[Source data]

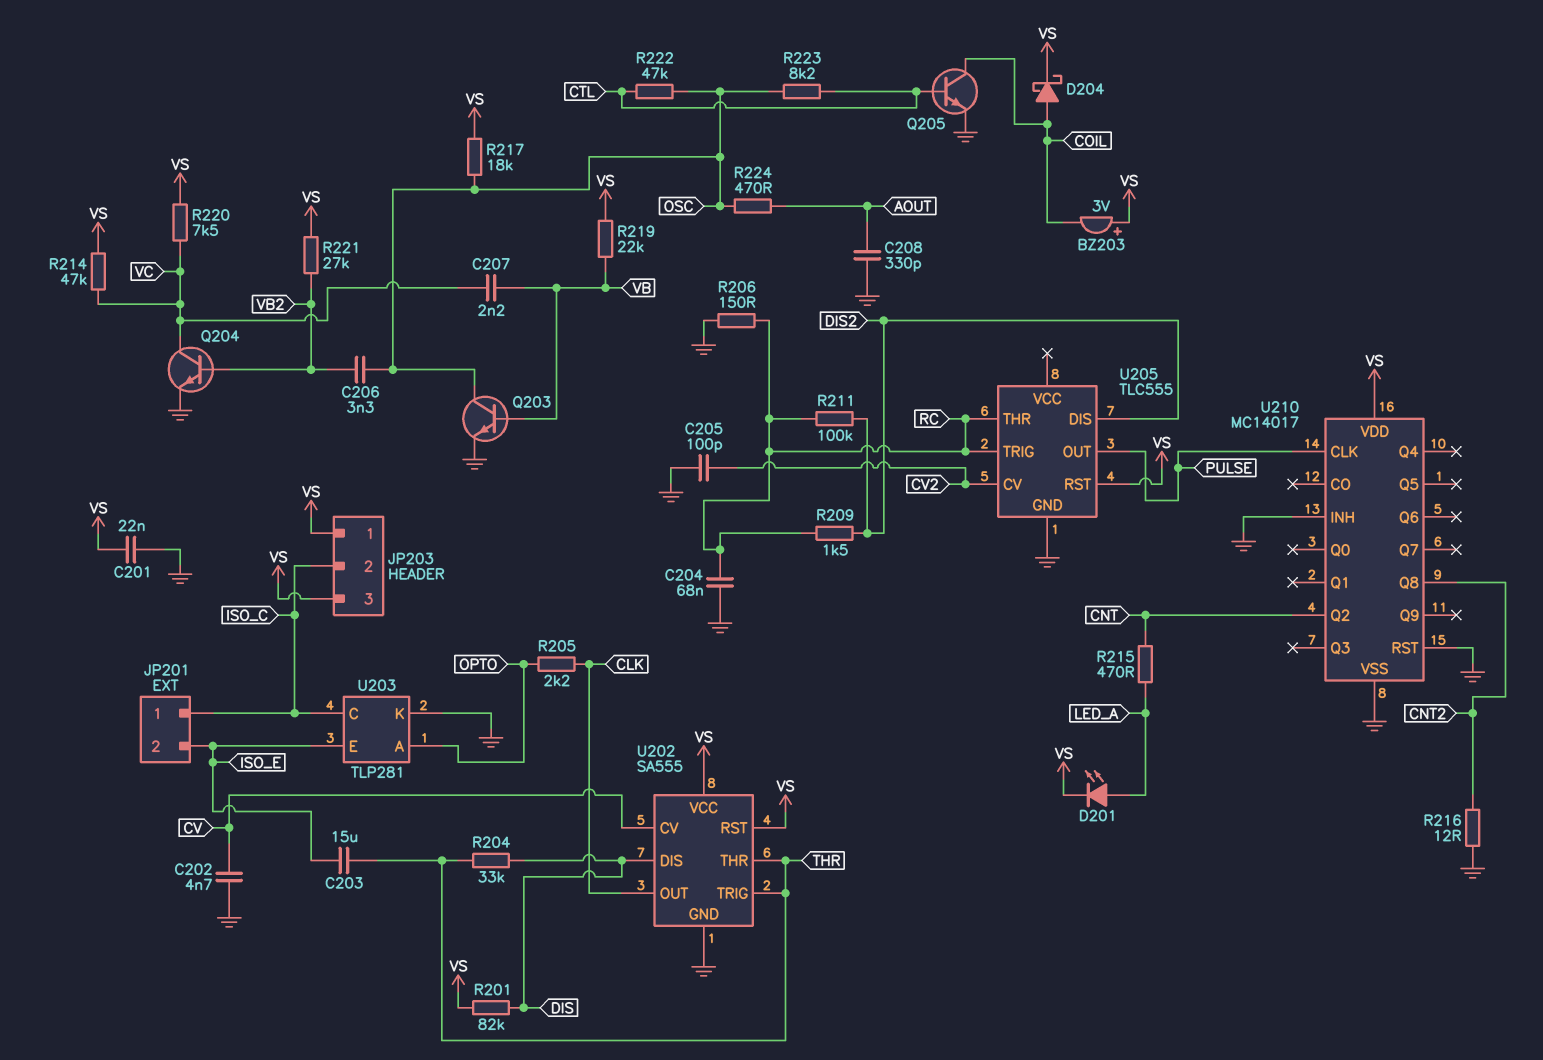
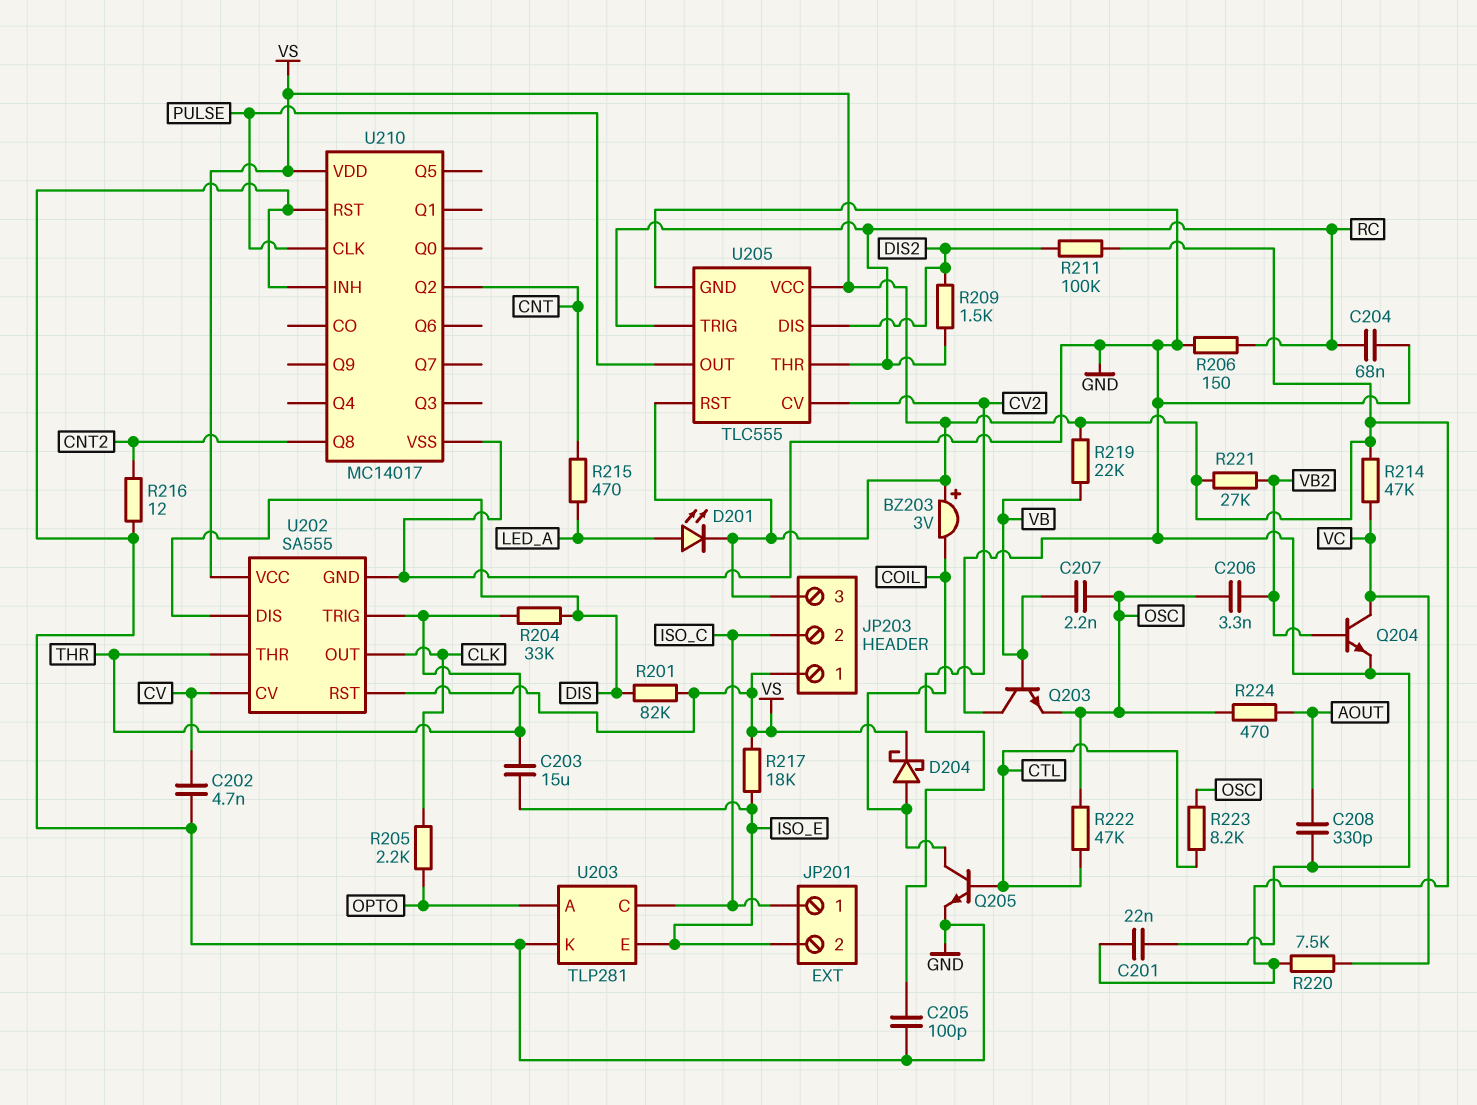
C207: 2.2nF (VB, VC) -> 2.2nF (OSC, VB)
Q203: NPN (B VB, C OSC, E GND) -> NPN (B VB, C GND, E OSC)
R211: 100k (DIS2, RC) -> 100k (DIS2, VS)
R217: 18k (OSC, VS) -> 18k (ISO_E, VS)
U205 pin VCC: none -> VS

[What you should do]
Repeat the material verbatim but without any of its pictures.

[Solution for this problem]
C207: 2.2nF (VB, VC) -> 2.2nF (OSC, VB)
Q203: NPN (B VB, C OSC, E GND) -> NPN (B VB, C GND, E OSC)
R211: 100k (DIS2, RC) -> 100k (DIS2, VS)
R217: 18k (OSC, VS) -> 18k (ISO_E, VS)
U205 pin VCC: none -> VS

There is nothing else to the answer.